= SOURCE DATA =

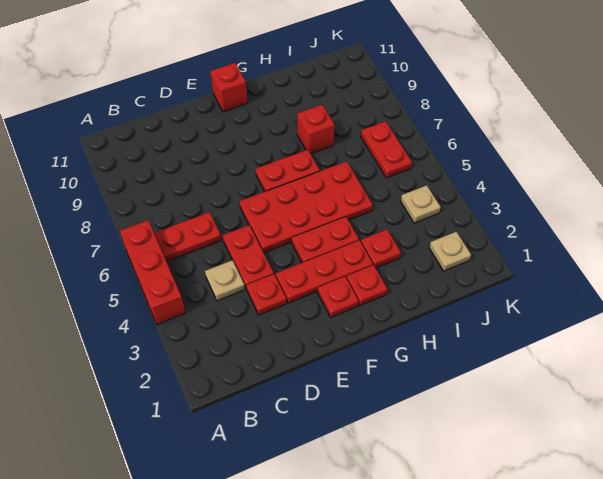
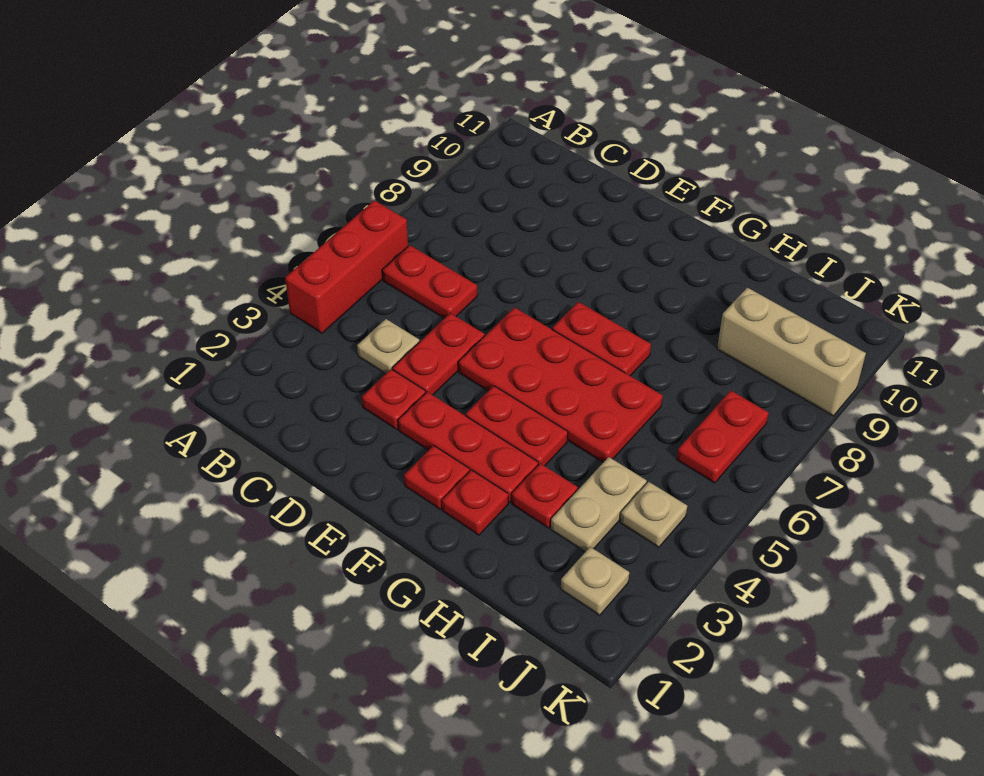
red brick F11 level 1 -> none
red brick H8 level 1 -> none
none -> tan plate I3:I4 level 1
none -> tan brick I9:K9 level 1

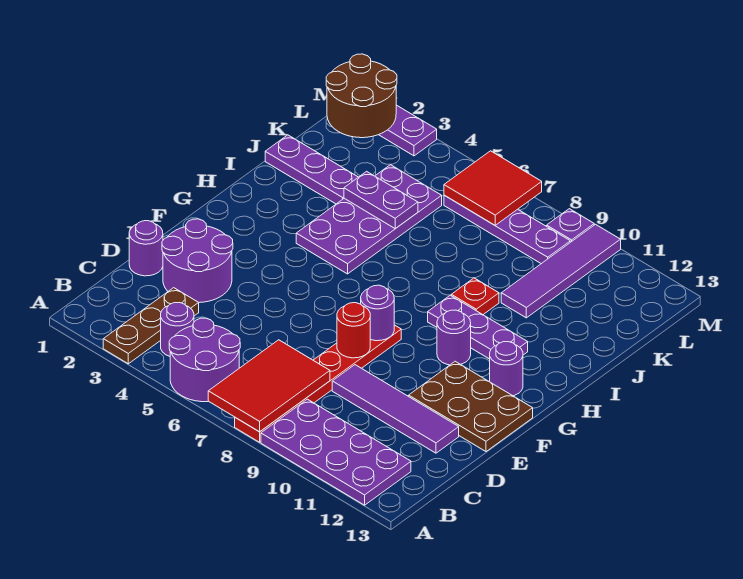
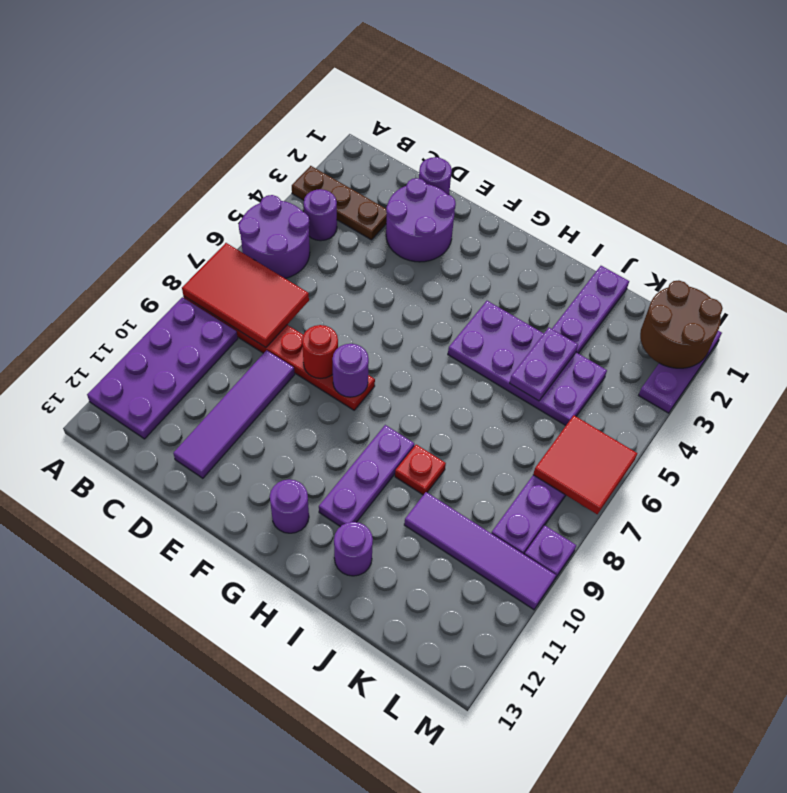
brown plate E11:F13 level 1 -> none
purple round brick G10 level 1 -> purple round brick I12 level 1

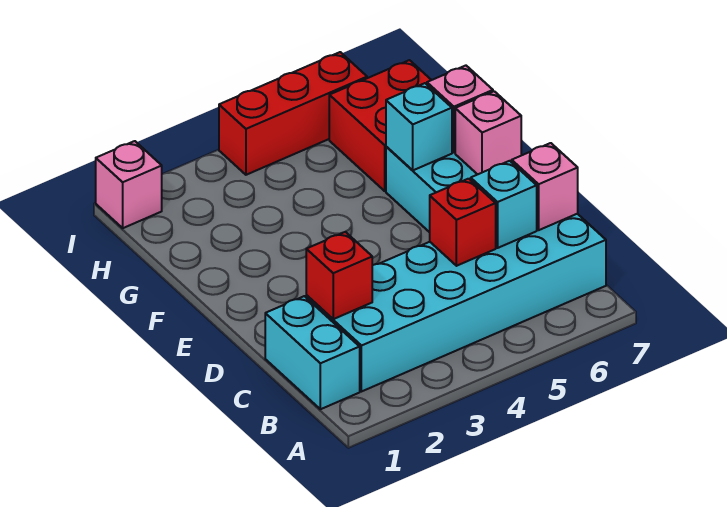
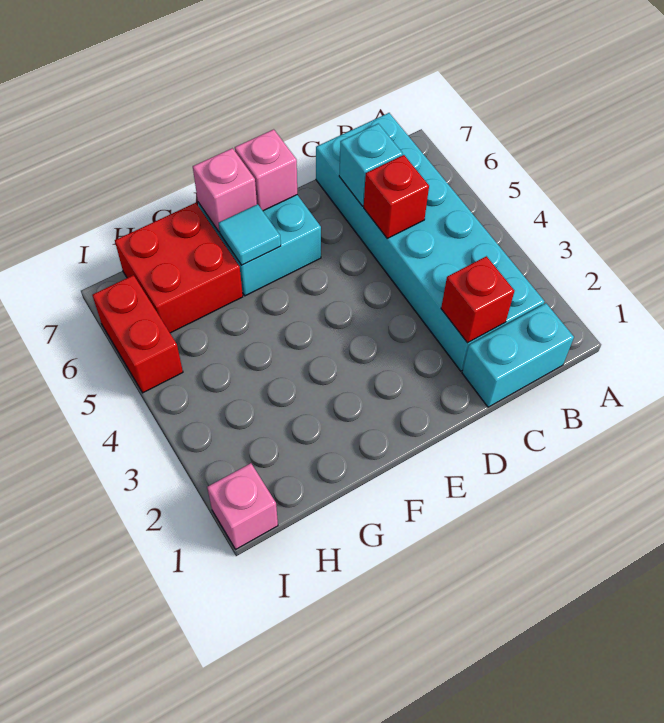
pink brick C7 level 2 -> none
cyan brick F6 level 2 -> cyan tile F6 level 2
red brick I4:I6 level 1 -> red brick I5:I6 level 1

= WHAT TO DO =
From the line with "red brick H8 level 1 -> none" down to the end of the entries, retype each line exactly as written, but drop the pictures.

= ANSWER SPACE =
red brick H8 level 1 -> none
none -> tan plate I3:I4 level 1
none -> tan brick I9:K9 level 1

brown plate E11:F13 level 1 -> none
purple round brick G10 level 1 -> purple round brick I12 level 1

pink brick C7 level 2 -> none
cyan brick F6 level 2 -> cyan tile F6 level 2
red brick I4:I6 level 1 -> red brick I5:I6 level 1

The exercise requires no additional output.